__Your instructions__
Your task is to return exactly the lines that run from the one containing "brown clock: 3 -> 2" through the end of the listing below, without any pictures.

__Data under study__
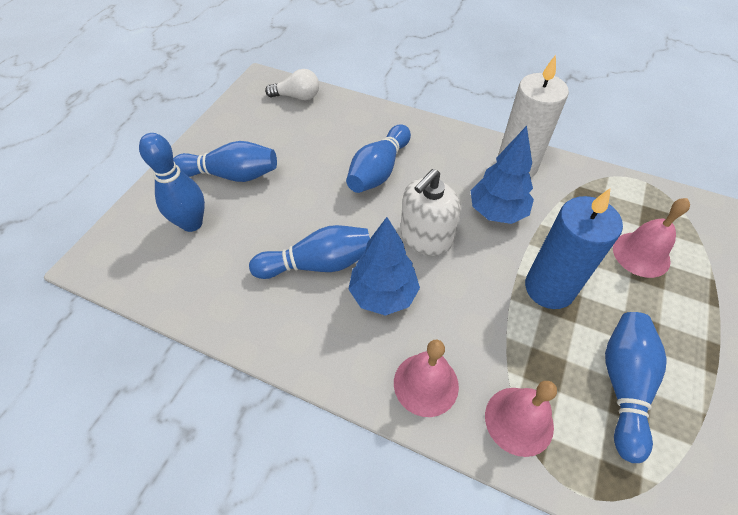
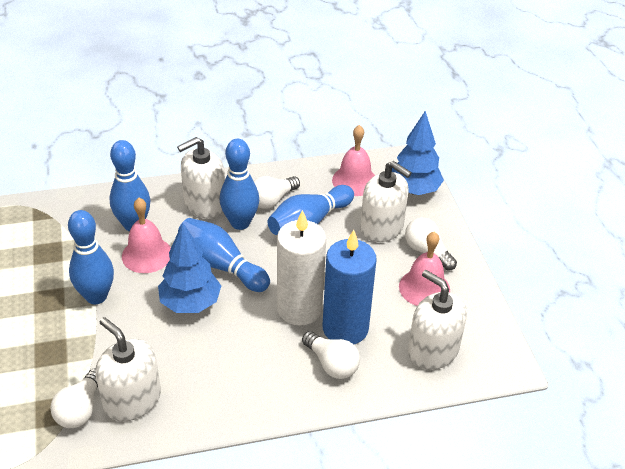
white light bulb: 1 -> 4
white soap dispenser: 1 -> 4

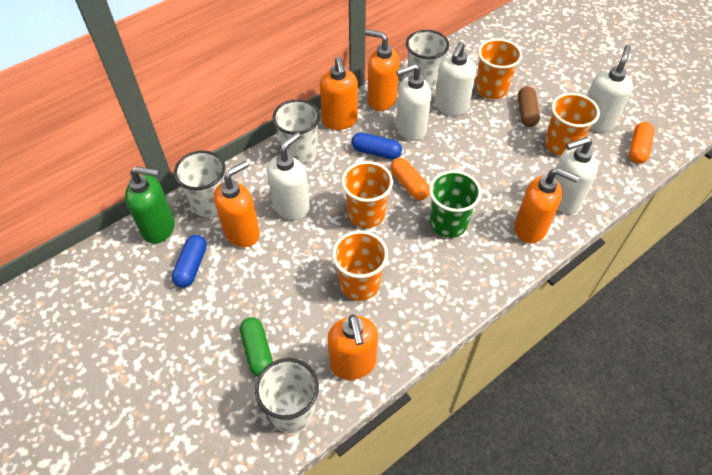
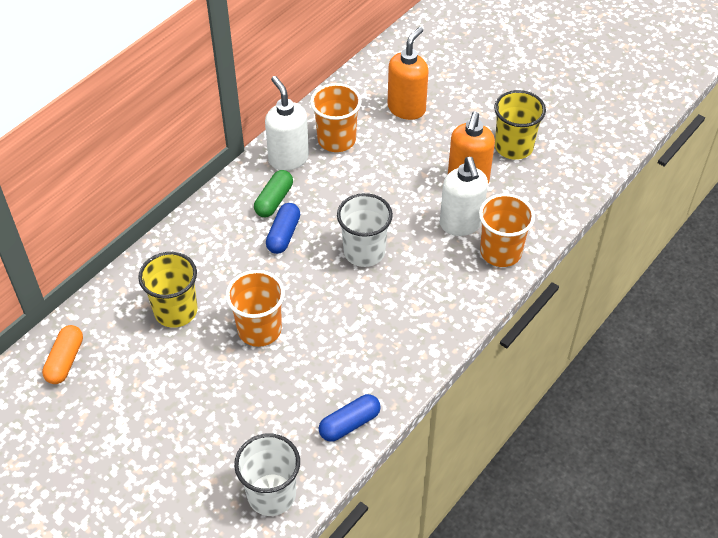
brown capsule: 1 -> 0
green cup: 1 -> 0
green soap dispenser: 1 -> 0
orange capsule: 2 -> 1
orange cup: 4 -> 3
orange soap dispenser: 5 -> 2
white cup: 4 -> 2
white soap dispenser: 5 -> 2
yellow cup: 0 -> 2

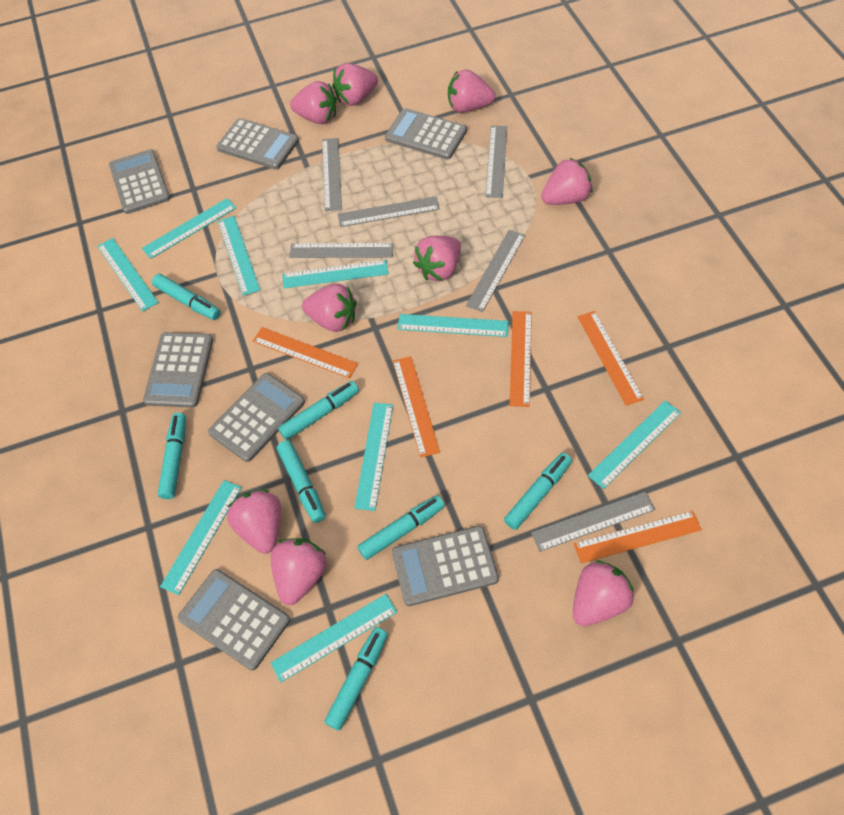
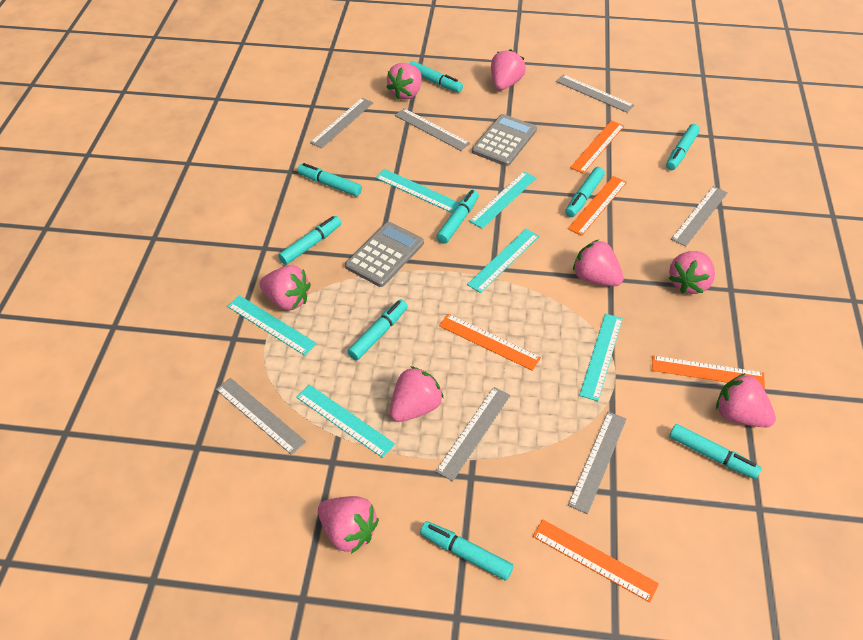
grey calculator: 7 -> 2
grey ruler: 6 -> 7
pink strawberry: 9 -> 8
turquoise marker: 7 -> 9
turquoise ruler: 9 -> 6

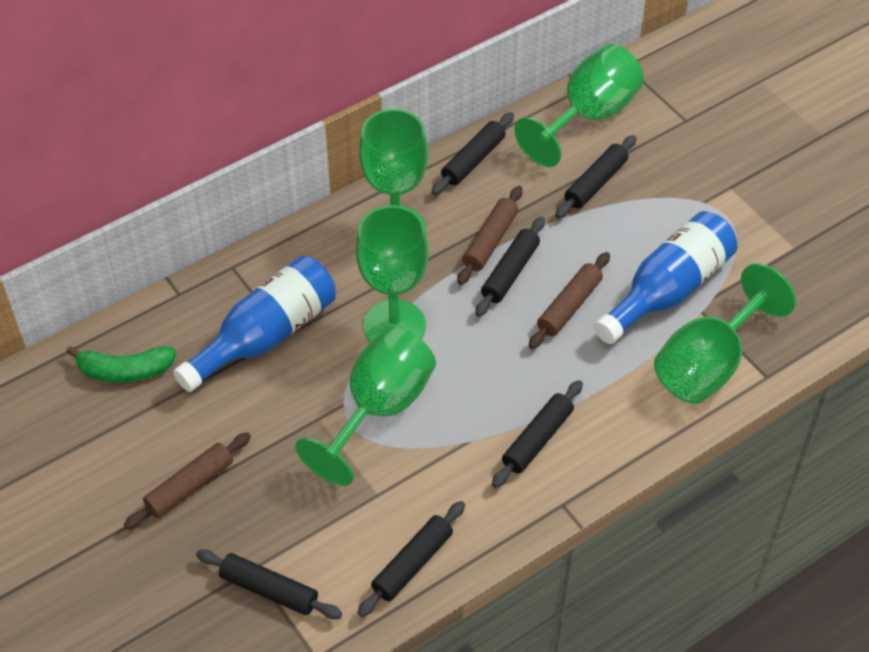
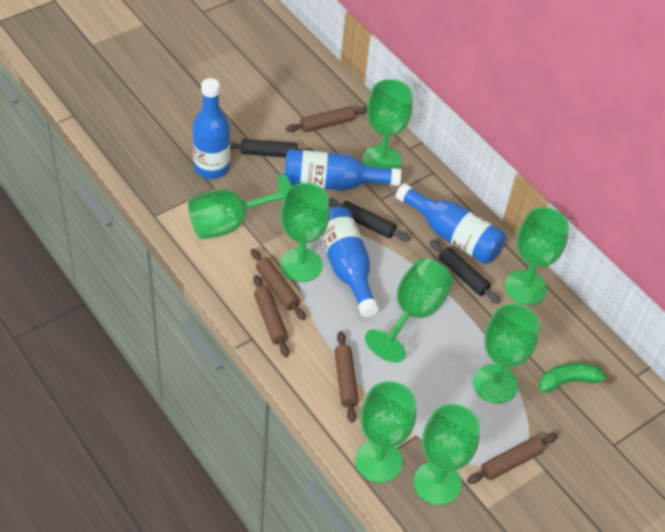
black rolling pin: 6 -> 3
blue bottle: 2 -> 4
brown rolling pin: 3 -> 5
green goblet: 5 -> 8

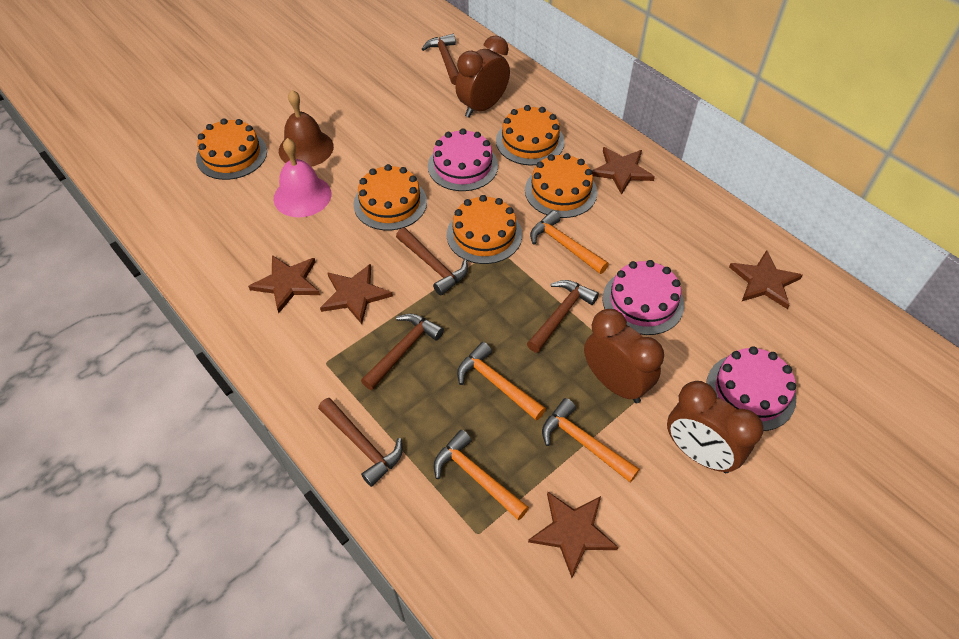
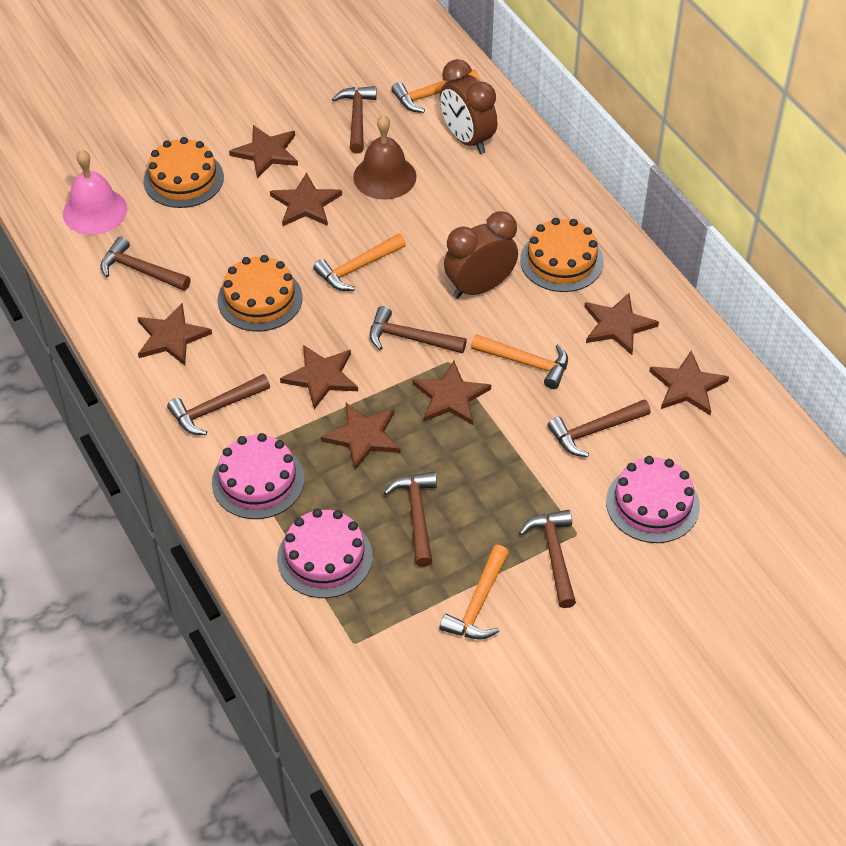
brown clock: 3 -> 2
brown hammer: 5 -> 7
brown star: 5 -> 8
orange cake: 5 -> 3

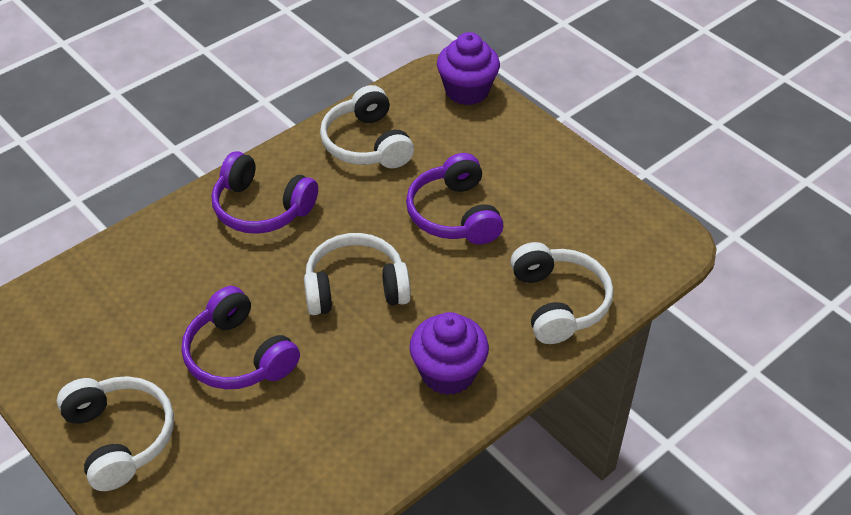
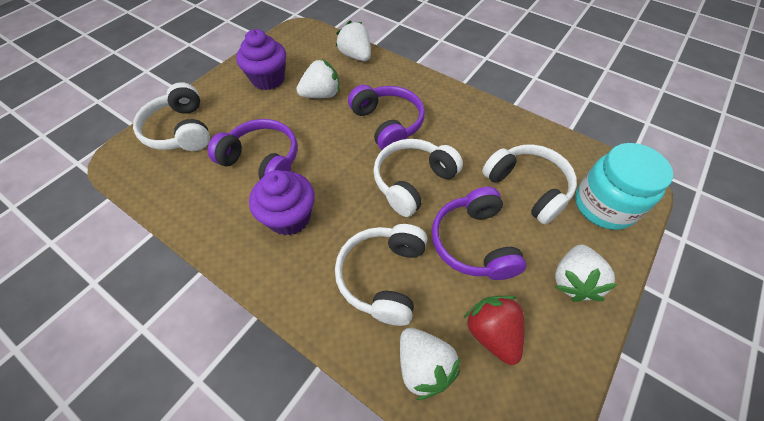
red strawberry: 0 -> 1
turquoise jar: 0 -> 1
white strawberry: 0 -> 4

__Your solution__
brown clock: 3 -> 2
brown hammer: 5 -> 7
brown star: 5 -> 8
orange cake: 5 -> 3

red strawberry: 0 -> 1
turquoise jar: 0 -> 1
white strawberry: 0 -> 4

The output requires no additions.